* _Assignment_
In the entries below, find the line with "camera: 30 degrees right, 5 degrees up" and the line with "ash-grey lace-up shoe". Reproduce those two lines and every line between them exactly, and nothing more.

* _Data supplied_

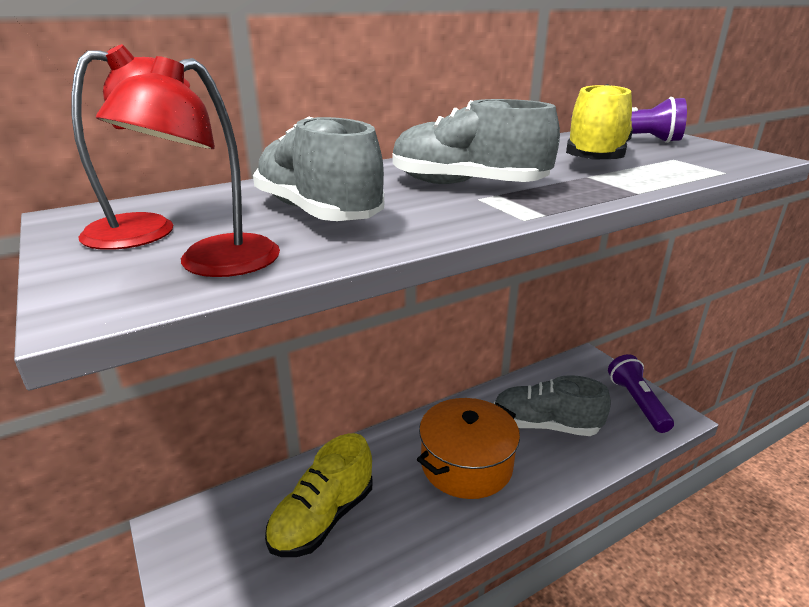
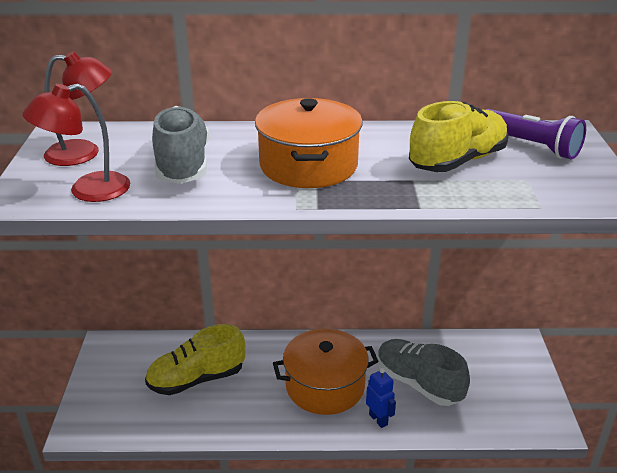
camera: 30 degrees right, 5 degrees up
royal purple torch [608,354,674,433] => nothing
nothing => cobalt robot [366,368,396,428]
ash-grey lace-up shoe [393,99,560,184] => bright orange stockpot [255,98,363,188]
--
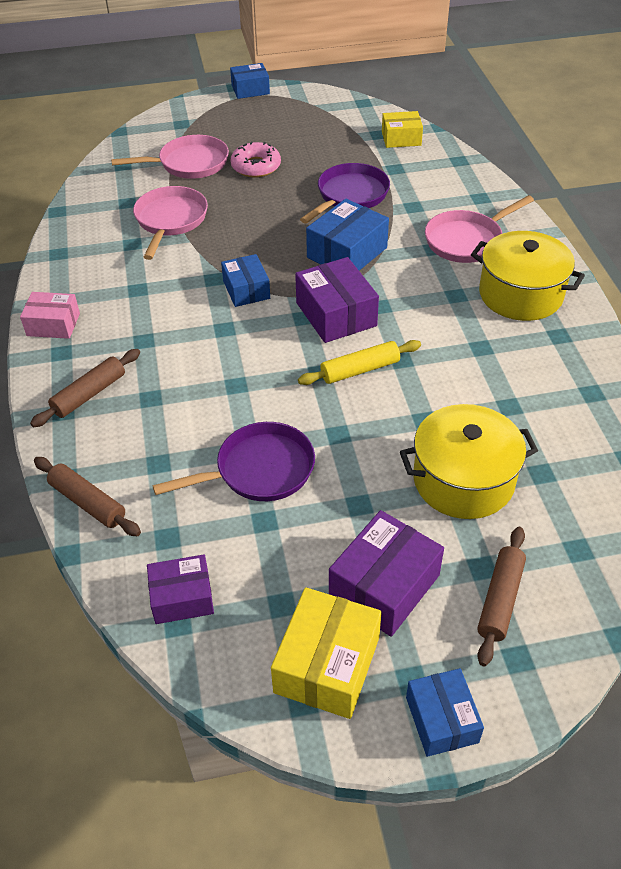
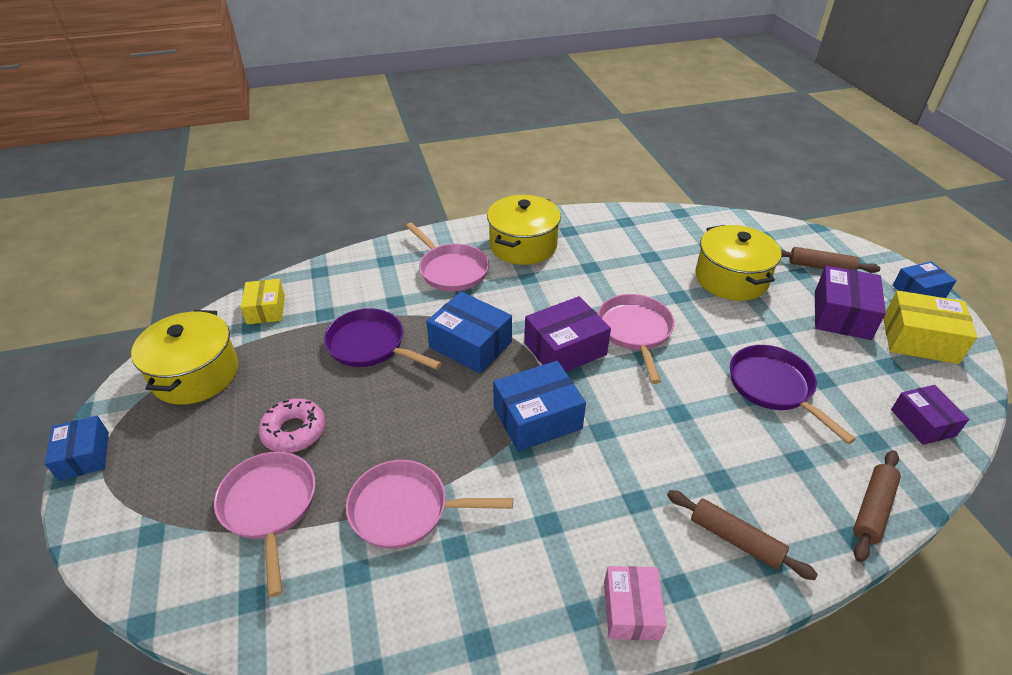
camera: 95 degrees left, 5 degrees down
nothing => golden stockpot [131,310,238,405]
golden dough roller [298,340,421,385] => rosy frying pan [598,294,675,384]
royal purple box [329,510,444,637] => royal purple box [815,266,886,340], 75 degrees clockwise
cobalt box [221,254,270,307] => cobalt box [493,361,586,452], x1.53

* _Response_
camera: 30 degrees right, 5 degrees up
royal purple torch [608,354,674,433] => nothing
nothing => cobalt robot [366,368,396,428]
ash-grey lace-up shoe [393,99,560,184] => bright orange stockpot [255,98,363,188]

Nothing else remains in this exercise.